WORK REQUEST:
Could you filter the records below down to the lines that include the word "cyan"?
--*--
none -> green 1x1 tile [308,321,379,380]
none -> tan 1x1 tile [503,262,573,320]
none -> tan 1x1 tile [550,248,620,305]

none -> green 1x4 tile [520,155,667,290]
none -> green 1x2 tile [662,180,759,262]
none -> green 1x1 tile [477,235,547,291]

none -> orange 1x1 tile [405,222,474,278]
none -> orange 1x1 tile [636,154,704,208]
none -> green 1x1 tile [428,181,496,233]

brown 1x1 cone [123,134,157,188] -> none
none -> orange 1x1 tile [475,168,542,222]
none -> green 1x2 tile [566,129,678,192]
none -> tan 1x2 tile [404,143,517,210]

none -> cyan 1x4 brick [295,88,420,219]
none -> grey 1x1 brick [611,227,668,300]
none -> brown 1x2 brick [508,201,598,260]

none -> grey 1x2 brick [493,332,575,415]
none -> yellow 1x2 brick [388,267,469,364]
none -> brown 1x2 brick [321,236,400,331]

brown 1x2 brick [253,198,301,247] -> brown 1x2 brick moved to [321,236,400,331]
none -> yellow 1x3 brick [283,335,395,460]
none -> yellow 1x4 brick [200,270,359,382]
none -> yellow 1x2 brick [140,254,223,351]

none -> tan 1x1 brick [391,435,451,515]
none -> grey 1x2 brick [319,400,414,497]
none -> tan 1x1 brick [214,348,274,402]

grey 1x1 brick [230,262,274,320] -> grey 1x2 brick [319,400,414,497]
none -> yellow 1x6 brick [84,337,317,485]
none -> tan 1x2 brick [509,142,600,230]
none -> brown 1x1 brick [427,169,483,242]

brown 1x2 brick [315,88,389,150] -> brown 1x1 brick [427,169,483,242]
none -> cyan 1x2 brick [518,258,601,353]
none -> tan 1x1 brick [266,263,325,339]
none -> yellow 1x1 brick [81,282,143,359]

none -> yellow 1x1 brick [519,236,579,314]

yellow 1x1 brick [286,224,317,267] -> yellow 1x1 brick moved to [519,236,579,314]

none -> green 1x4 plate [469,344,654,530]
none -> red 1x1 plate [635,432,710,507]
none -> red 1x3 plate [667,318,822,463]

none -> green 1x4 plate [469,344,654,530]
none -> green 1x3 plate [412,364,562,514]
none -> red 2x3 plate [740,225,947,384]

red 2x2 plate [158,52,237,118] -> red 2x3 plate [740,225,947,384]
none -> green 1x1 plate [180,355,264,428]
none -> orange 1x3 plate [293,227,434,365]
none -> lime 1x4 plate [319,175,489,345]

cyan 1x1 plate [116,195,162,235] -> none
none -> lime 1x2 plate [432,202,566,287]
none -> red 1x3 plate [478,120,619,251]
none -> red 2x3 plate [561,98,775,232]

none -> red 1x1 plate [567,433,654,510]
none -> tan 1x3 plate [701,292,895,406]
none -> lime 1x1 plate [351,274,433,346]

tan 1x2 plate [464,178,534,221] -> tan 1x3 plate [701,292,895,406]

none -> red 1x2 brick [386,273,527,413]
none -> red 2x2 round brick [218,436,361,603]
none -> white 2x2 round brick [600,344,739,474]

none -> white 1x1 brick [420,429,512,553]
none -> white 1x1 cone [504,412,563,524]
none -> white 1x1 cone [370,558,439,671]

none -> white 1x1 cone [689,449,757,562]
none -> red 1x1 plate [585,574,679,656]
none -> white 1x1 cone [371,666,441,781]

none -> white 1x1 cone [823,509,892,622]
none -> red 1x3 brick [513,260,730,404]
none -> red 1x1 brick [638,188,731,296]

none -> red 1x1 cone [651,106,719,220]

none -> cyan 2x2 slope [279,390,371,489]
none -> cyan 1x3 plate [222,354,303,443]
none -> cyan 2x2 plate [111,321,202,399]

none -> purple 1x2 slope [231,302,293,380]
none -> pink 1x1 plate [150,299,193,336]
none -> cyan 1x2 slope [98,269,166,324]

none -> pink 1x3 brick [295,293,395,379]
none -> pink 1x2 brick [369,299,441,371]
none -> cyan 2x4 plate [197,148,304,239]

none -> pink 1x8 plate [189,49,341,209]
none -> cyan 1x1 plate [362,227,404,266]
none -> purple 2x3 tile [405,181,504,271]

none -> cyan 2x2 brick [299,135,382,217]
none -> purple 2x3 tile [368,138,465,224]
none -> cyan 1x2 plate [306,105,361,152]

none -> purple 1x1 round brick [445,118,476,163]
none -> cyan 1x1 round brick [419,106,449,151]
--*--
SOLUTION TO THE EXERCISE:
none -> cyan 1x4 brick [295,88,420,219]
none -> cyan 1x2 brick [518,258,601,353]
cyan 1x1 plate [116,195,162,235] -> none
none -> cyan 2x2 slope [279,390,371,489]
none -> cyan 1x3 plate [222,354,303,443]
none -> cyan 2x2 plate [111,321,202,399]
none -> cyan 1x2 slope [98,269,166,324]
none -> cyan 2x4 plate [197,148,304,239]
none -> cyan 1x1 plate [362,227,404,266]
none -> cyan 2x2 brick [299,135,382,217]
none -> cyan 1x2 plate [306,105,361,152]
none -> cyan 1x1 round brick [419,106,449,151]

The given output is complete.